-- Opening Marker --

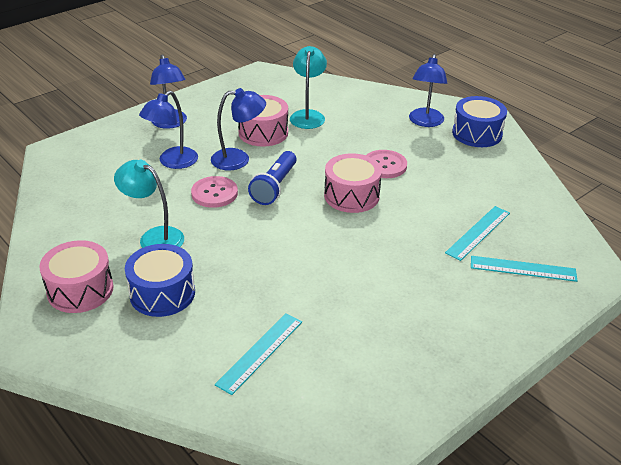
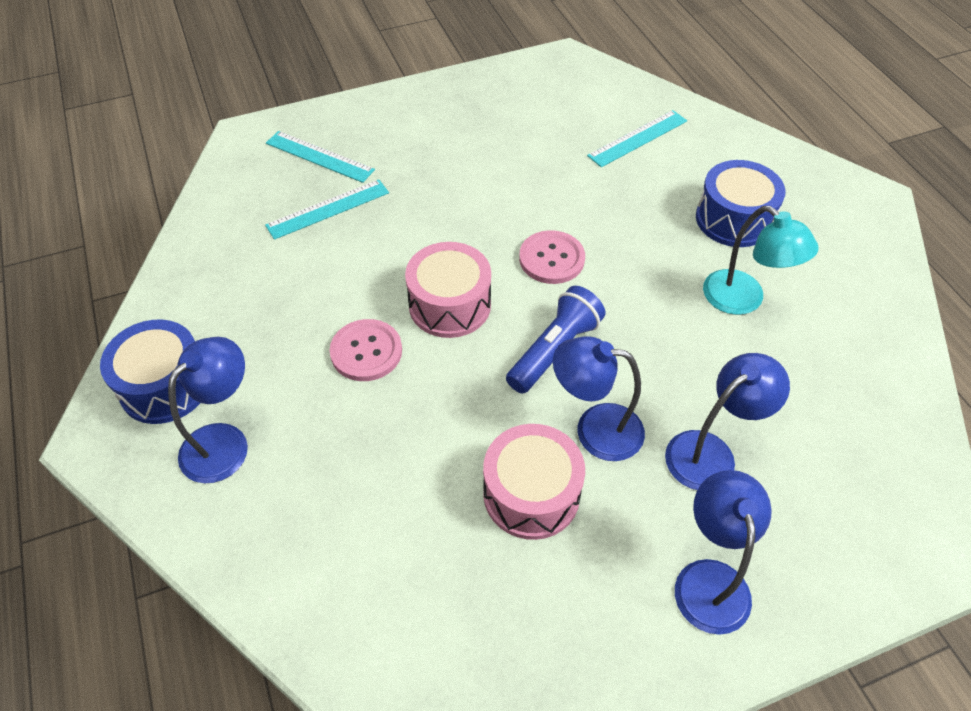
camera: 160 degrees left, 15 degrees up
pink drum [39,240,114,313] -> none
pink button [191,176,238,208] -> pink button moved to [519,230,585,284]
turquoise lamp [290,46,327,129] -> none

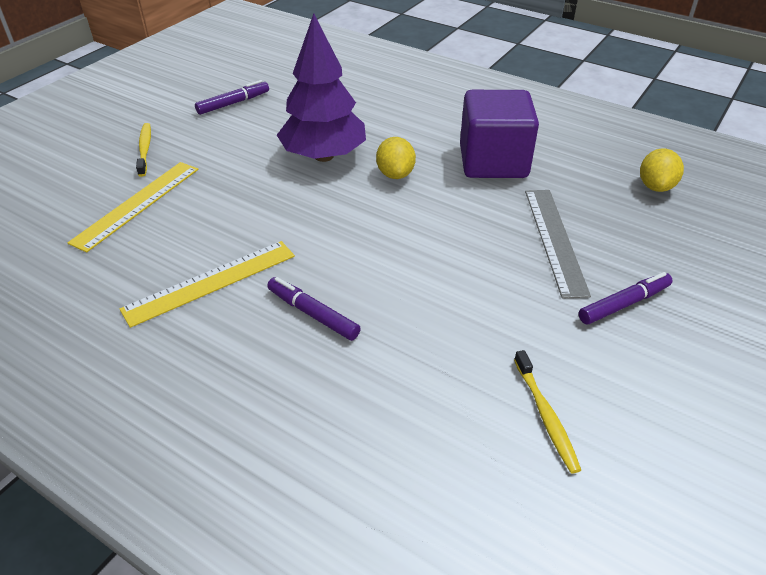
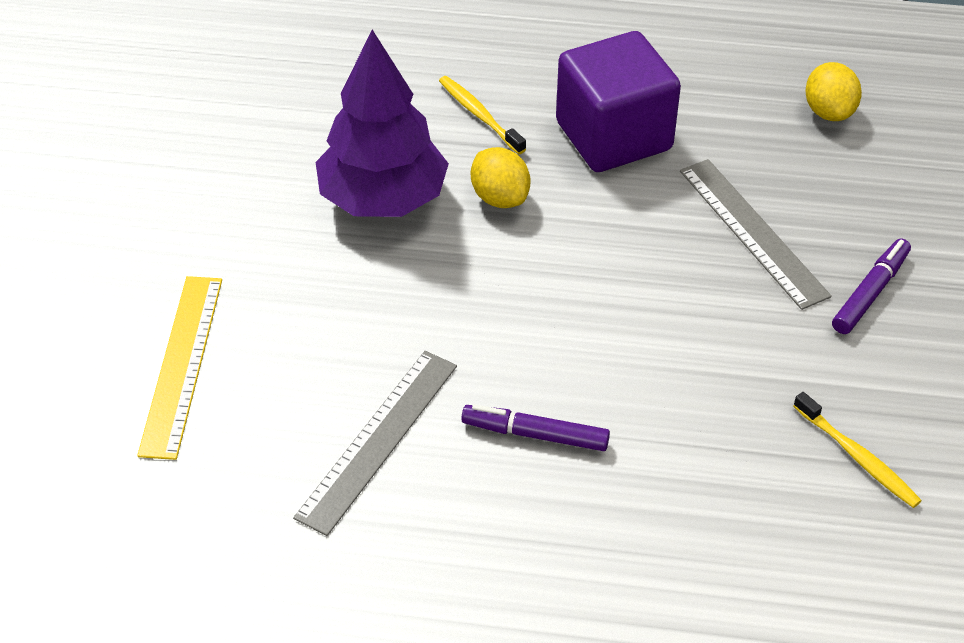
camera: 25 degrees left, 5 degrees up
yellow ruler [120,241,295,328] -> grey ruler [293,351,457,536]
yellow toothbrush [136,123,151,177] -> yellow toothbrush moved to [439,76,526,154]
purple marker [195,80,269,115] -> none

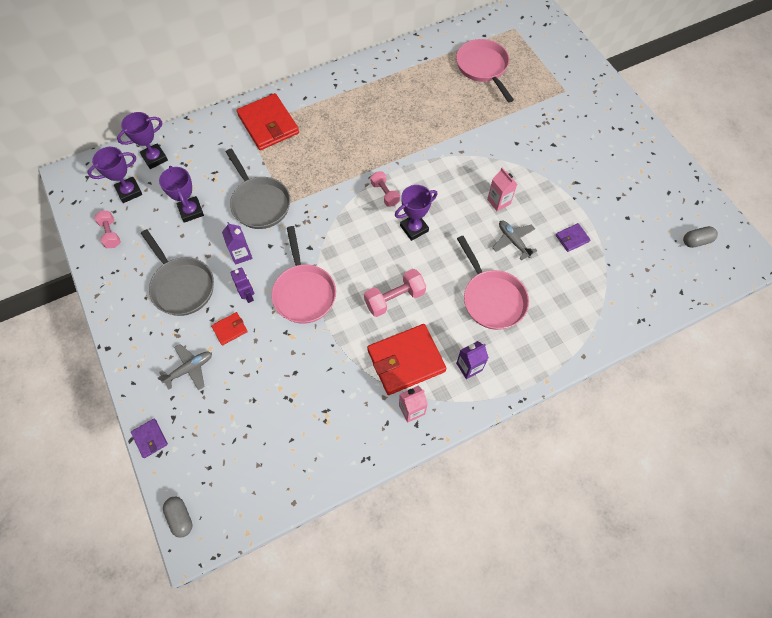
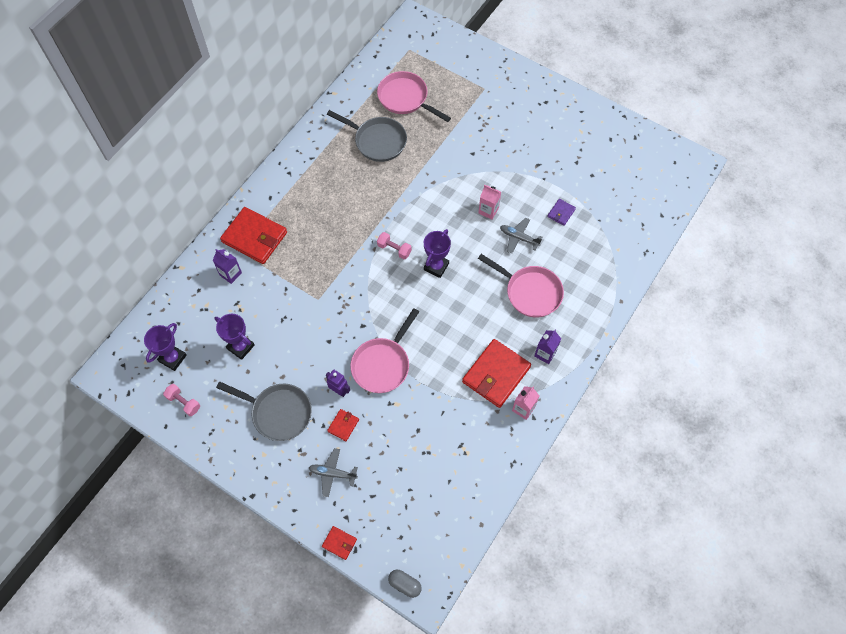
camera: 30 degrees left, 0 degrees up
purple trophy [117,112,168,169] -> none
purple wallet [131,419,168,458] -> red wallet [322,526,357,560]
grey plane [158,344,212,391] -> grey plane turned 105 degrees counterclockwise [309,448,358,497]
purple carton [222,222,252,265] -> purple carton moved to [213,249,242,284]
grey pan [226,149,290,229] -> grey pan moved to [327,110,407,162]
pink pan [271,226,336,324] -> pink pan turned 75 degrees clockwise [350,308,419,393]
pink dumbbell [364,269,426,317] -> none
grey capsule [683,226,718,248] -> none

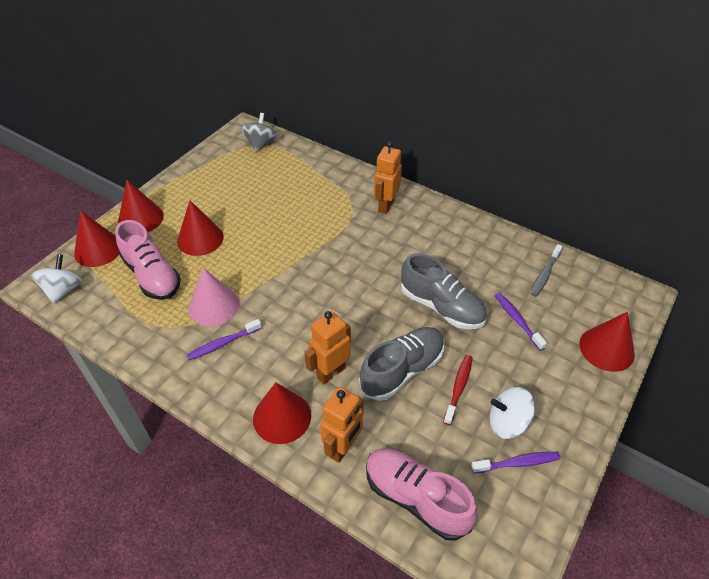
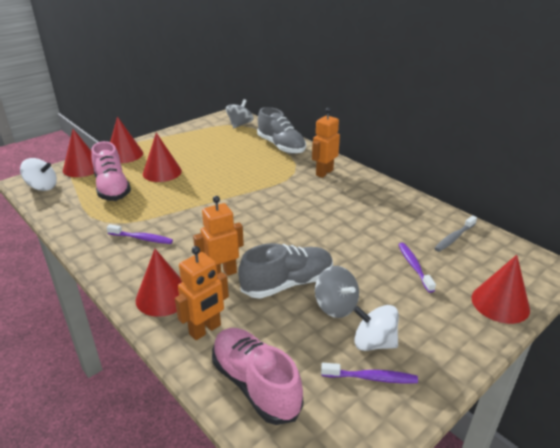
camera: 15 degrees right, 15 degrees down
white spinning top [31,254,82,304] -> white spinning top turned 75 degrees clockwise [20,158,57,191]
purple toothbrush [187,319,262,360] -> purple toothbrush turned 150 degrees counterclockwise [107,224,173,244]
pink cone [189,268,240,326] -> none
grey shoe [401,253,487,329] -> grey shoe moved to [257,107,306,154]
red toothbrush [443,355,472,425] -> grey spinning top [315,266,359,318]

-- Closing Marker --

> Your goal: Could you print the listing above exactly, without the pictures?

> Answer to this problem:
camera: 160 degrees left, 15 degrees up
pink drum [39,240,114,313] -> none
pink button [191,176,238,208] -> pink button moved to [519,230,585,284]
turquoise lamp [290,46,327,129] -> none

camera: 25 degrees left, 5 degrees up
yellow ruler [120,241,295,328] -> grey ruler [293,351,457,536]
yellow toothbrush [136,123,151,177] -> yellow toothbrush moved to [439,76,526,154]
purple marker [195,80,269,115] -> none

camera: 30 degrees left, 0 degrees up
purple trophy [117,112,168,169] -> none
purple wallet [131,419,168,458] -> red wallet [322,526,357,560]
grey plane [158,344,212,391] -> grey plane turned 105 degrees counterclockwise [309,448,358,497]
purple carton [222,222,252,265] -> purple carton moved to [213,249,242,284]
grey pan [226,149,290,229] -> grey pan moved to [327,110,407,162]
pink pan [271,226,336,324] -> pink pan turned 75 degrees clockwise [350,308,419,393]
pink dumbbell [364,269,426,317] -> none
grey capsule [683,226,718,248] -> none

camera: 15 degrees right, 15 degrees down
white spinning top [31,254,82,304] -> white spinning top turned 75 degrees clockwise [20,158,57,191]
purple toothbrush [187,319,262,360] -> purple toothbrush turned 150 degrees counterclockwise [107,224,173,244]
pink cone [189,268,240,326] -> none
grey shoe [401,253,487,329] -> grey shoe moved to [257,107,306,154]
red toothbrush [443,355,472,425] -> grey spinning top [315,266,359,318]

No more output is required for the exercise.